(Multi-step shape edit data)
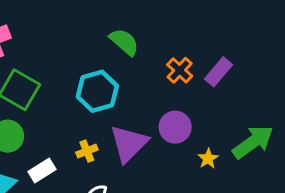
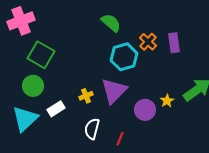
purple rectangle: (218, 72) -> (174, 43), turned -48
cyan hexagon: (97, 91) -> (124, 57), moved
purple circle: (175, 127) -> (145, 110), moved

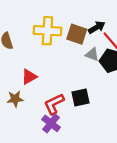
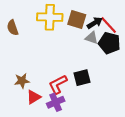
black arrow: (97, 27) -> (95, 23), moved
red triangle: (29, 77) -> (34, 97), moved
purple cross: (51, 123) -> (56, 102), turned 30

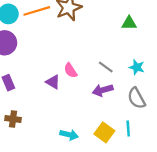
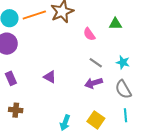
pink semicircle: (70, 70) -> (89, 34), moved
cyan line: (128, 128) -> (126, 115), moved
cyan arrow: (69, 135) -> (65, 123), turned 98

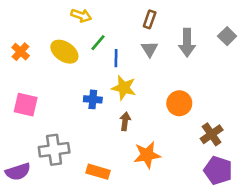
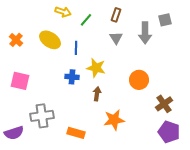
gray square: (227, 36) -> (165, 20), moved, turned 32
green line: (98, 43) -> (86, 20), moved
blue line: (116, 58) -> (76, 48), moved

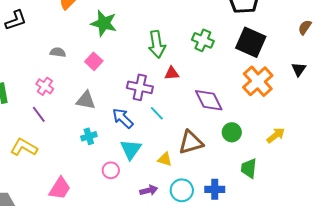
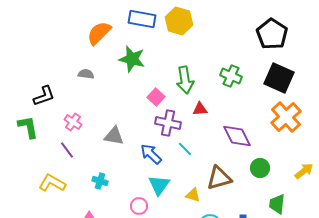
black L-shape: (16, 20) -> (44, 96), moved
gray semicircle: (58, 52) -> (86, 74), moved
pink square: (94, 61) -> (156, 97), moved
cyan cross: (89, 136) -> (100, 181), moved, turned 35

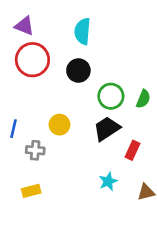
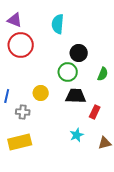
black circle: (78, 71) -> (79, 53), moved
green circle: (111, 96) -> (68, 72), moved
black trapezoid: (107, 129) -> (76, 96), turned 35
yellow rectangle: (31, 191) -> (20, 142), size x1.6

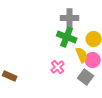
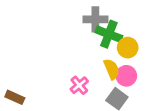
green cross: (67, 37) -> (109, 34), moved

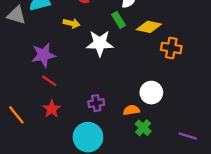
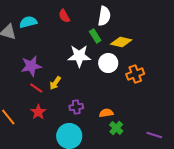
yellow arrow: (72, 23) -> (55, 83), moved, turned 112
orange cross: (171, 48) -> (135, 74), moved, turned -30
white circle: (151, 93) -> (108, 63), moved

Work order. Return all lines in the entries above that carry the word "gray".

Solution.
gray square: (227, 36) -> (165, 20), moved, turned 32
gray semicircle: (58, 52) -> (86, 74), moved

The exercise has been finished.